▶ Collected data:
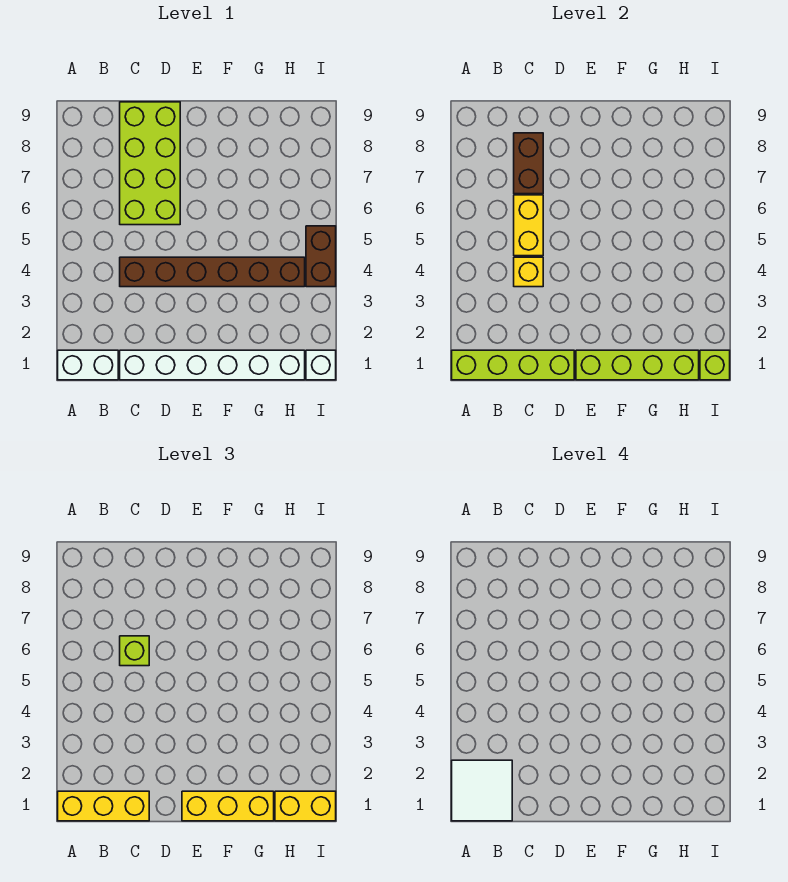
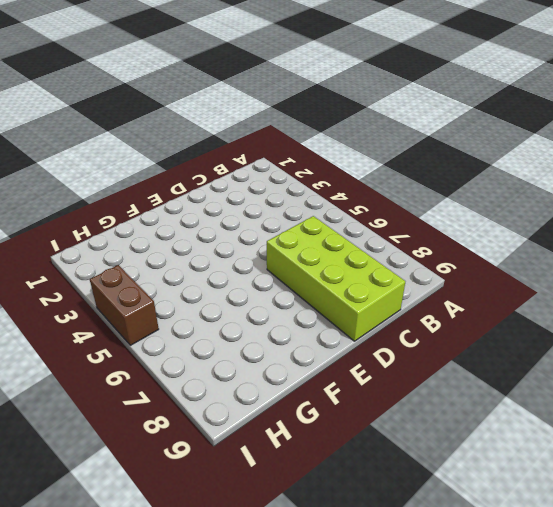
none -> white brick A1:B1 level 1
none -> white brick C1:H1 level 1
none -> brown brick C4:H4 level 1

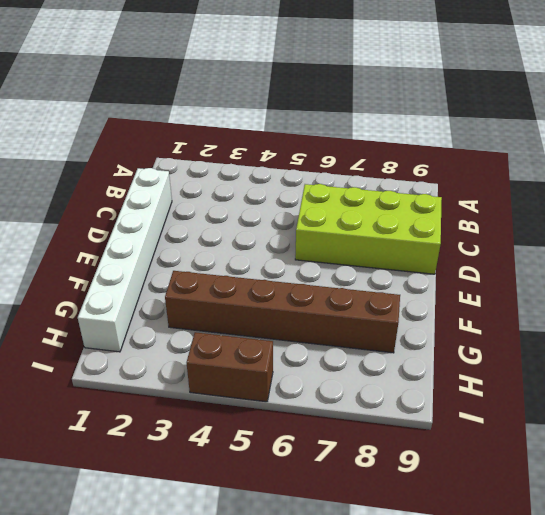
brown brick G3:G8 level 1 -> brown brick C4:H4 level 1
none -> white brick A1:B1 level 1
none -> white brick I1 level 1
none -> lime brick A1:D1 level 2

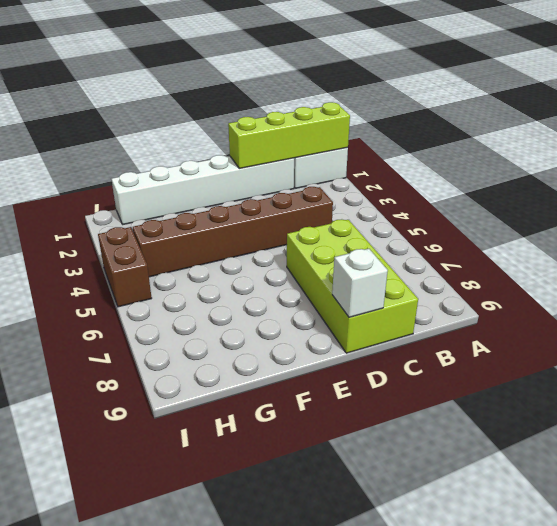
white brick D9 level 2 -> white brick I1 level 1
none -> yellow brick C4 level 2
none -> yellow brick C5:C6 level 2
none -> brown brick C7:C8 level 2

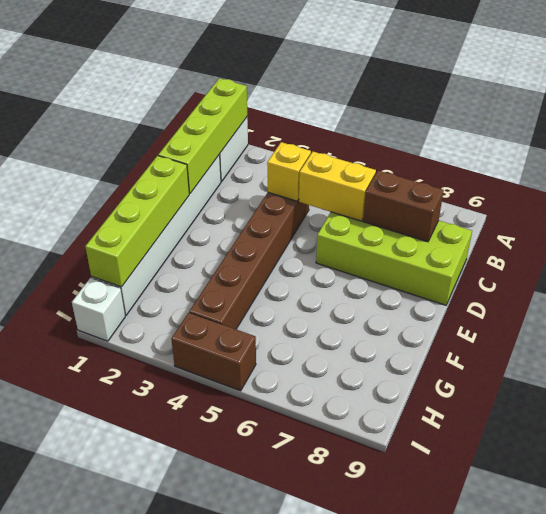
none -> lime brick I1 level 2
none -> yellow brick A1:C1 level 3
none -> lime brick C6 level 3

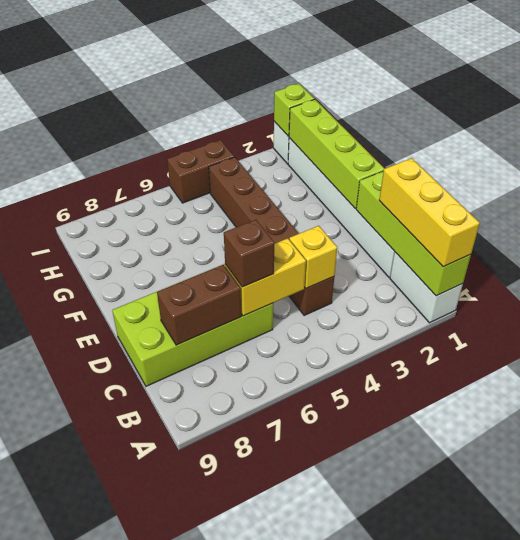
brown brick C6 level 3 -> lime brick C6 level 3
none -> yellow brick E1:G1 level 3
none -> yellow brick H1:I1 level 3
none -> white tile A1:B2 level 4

---

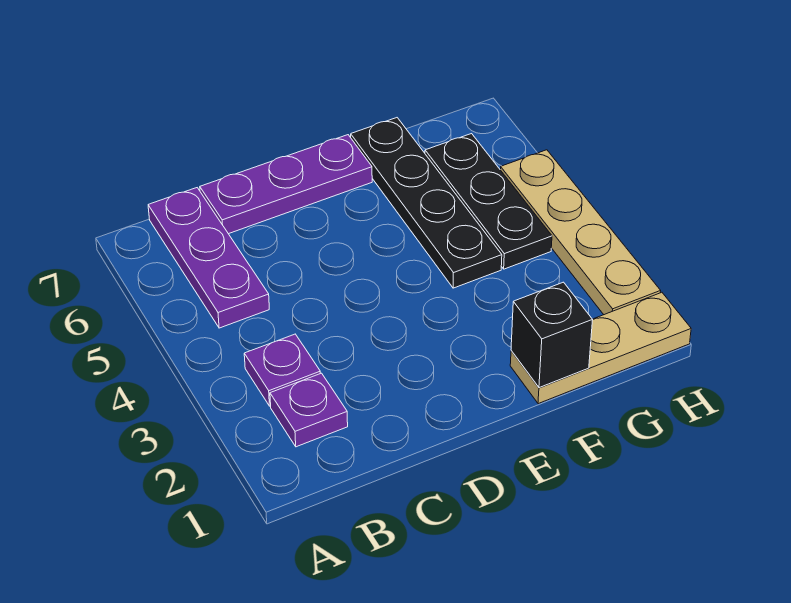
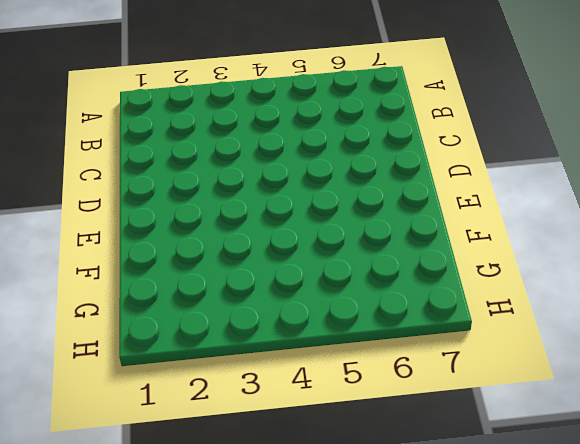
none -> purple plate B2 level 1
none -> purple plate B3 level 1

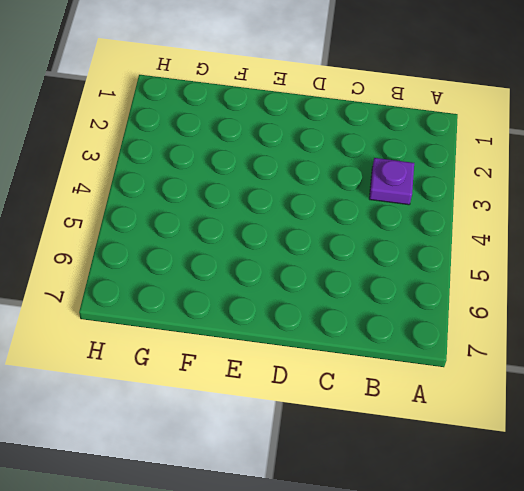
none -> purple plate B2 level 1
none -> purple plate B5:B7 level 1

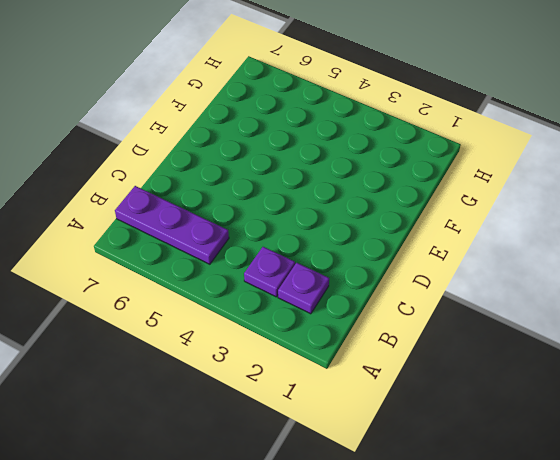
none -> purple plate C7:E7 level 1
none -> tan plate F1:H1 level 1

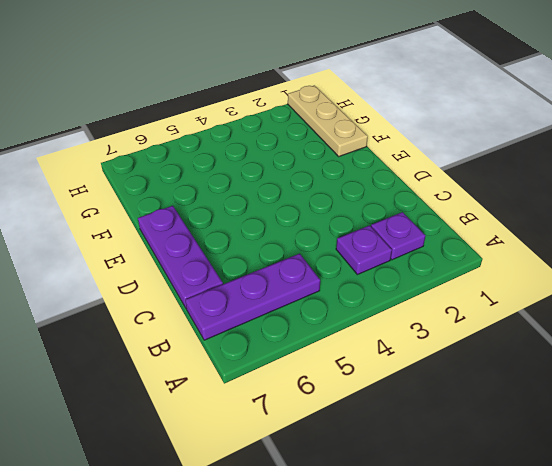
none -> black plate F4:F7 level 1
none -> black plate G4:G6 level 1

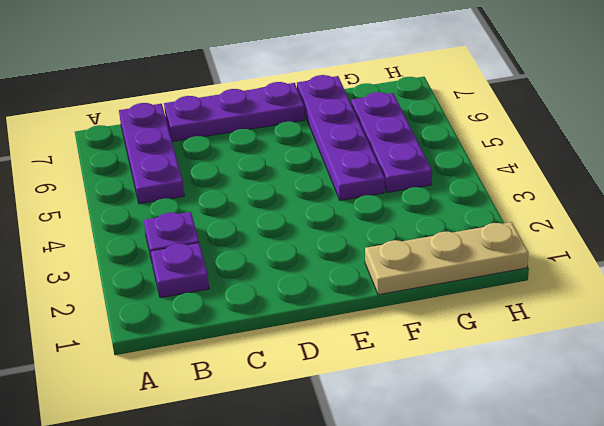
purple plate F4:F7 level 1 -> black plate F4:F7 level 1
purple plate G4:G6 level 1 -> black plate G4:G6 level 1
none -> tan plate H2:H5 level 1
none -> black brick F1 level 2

▶ Task instructions: Check the records above line by line and tally those holding the string "plate". Answer with the number only.

▶ Output: 11